══ RECORDS PROVIDED

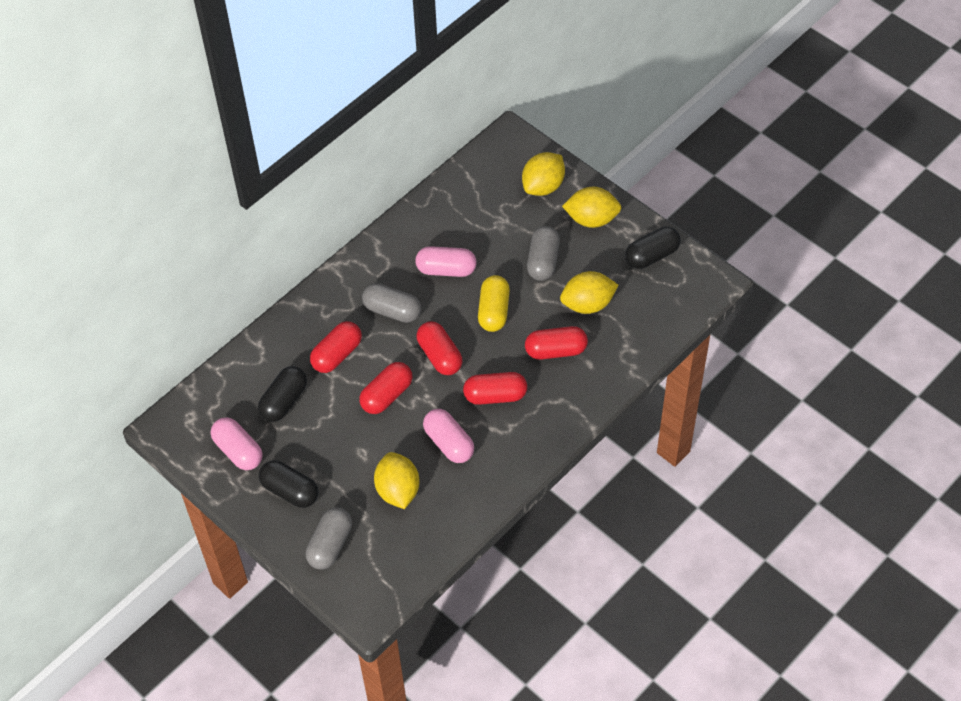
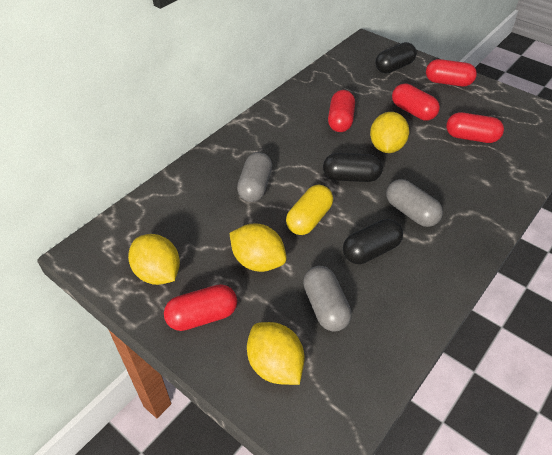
pink capsule: 3 -> 0

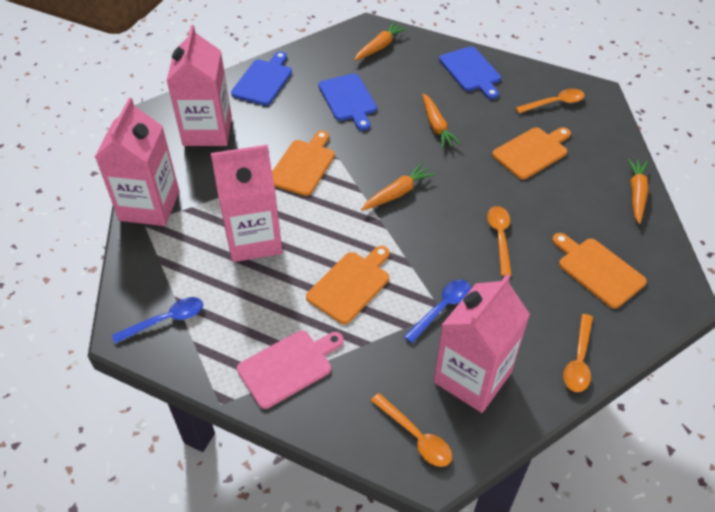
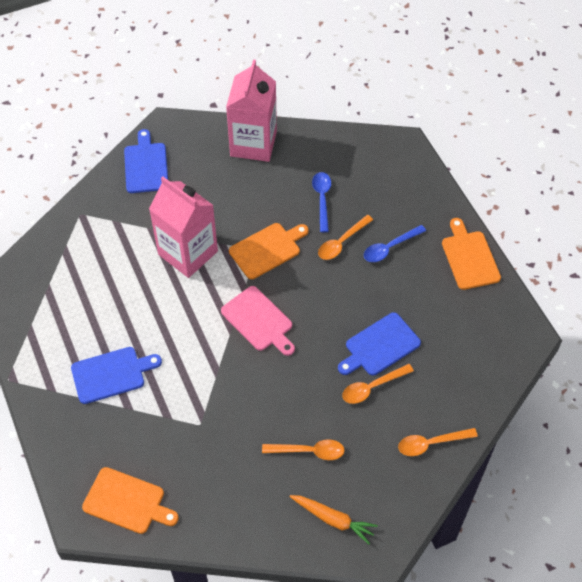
orange carrot: 4 -> 1
orange cutting board: 4 -> 3
pink carton: 4 -> 2

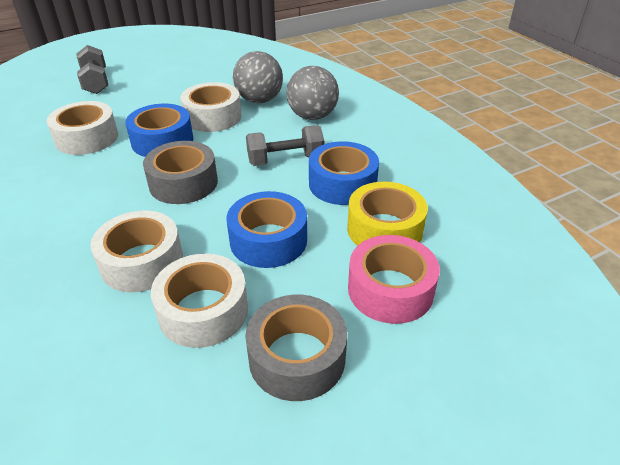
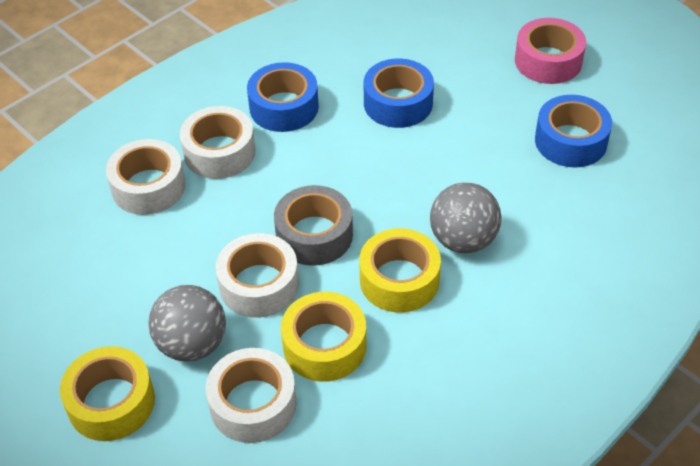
grey dumbbell: 2 -> 0
grey tape: 2 -> 1
yellow tape: 1 -> 3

════

◆ **YOUR INSTRUCTIONS**
All of the material above needs to be restated exactly, with no pictures.

◆ **ANSWER**
pink capsule: 3 -> 0

orange carrot: 4 -> 1
orange cutting board: 4 -> 3
pink carton: 4 -> 2

grey dumbbell: 2 -> 0
grey tape: 2 -> 1
yellow tape: 1 -> 3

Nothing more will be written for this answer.